> [What to work on]: Reproduce the lines below word for word, omitting the pictures.

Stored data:
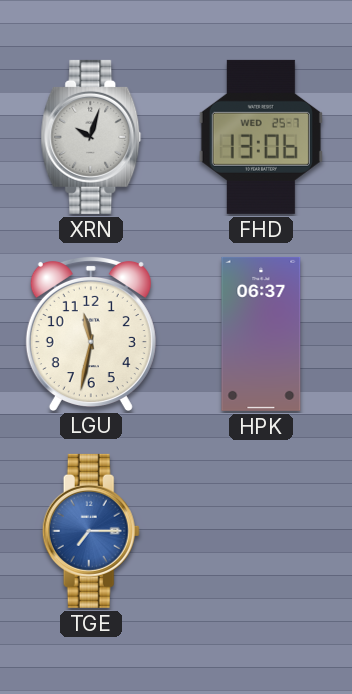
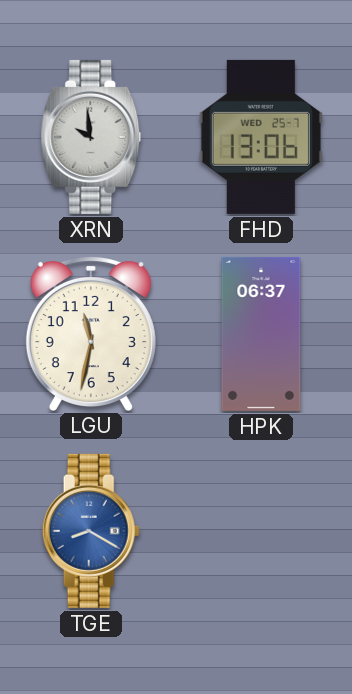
XRN: 10:03 -> 9:59
TGE: 7:15 -> 8:20
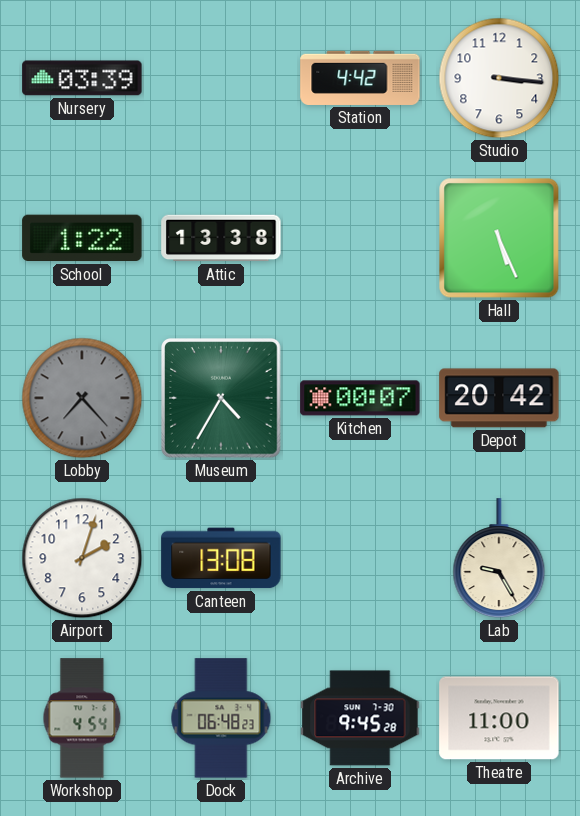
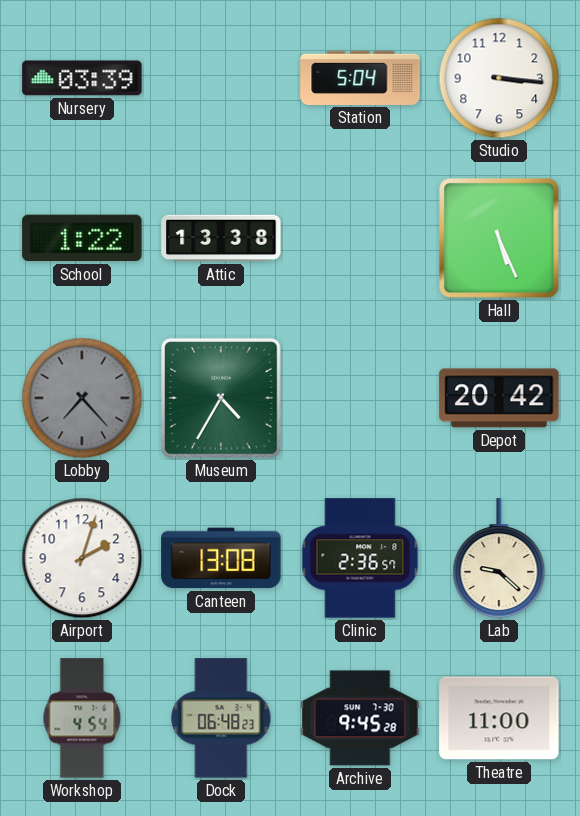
Station: 4:42 -> 5:04
Kitchen: 00:07 -> none
Clinic: none -> 2:36
Lab: 9:25 -> 9:22
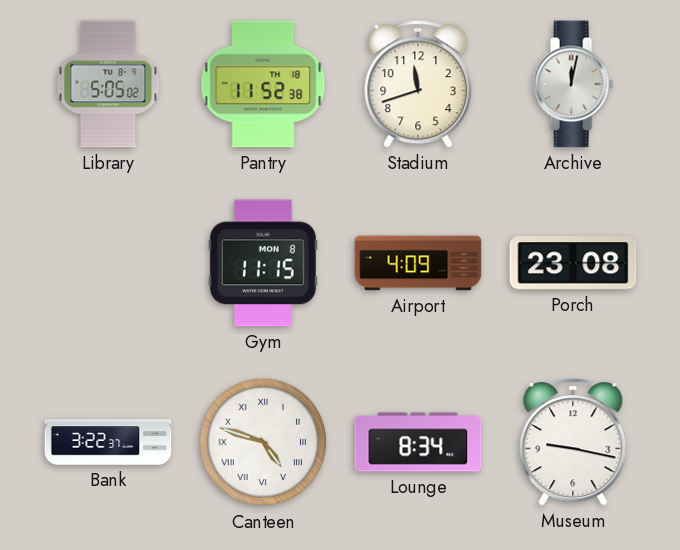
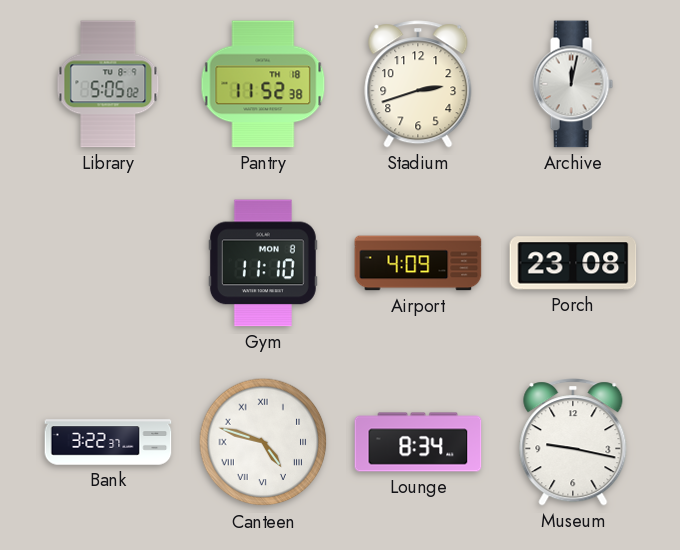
Stadium: 11:42 -> 2:42
Gym: 11:15 -> 11:10
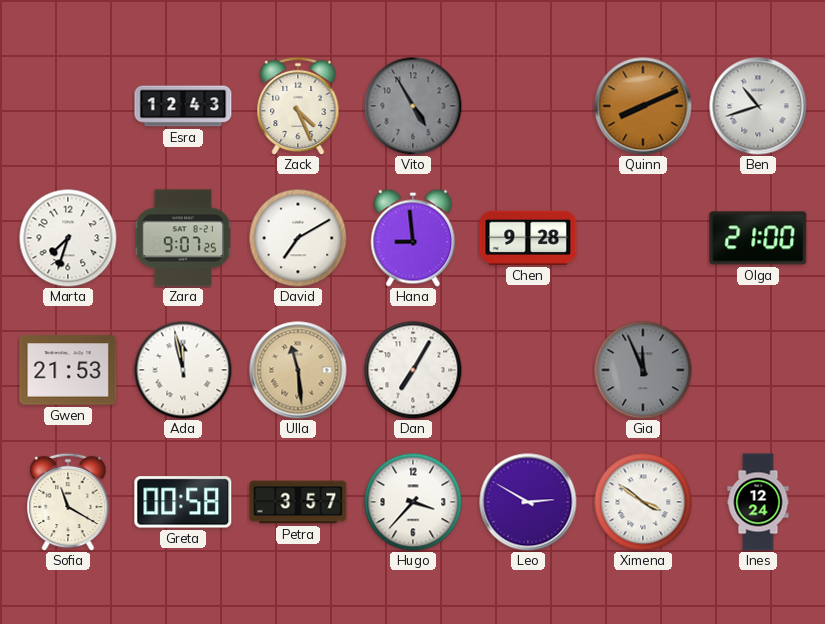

> [Result of the task]:
XRN: 10:03 -> 9:59
TGE: 7:15 -> 8:20
Station: 4:42 -> 5:04
Kitchen: 00:07 -> none
Clinic: none -> 2:36
Lab: 9:25 -> 9:22
Stadium: 11:42 -> 2:42
Gym: 11:15 -> 11:10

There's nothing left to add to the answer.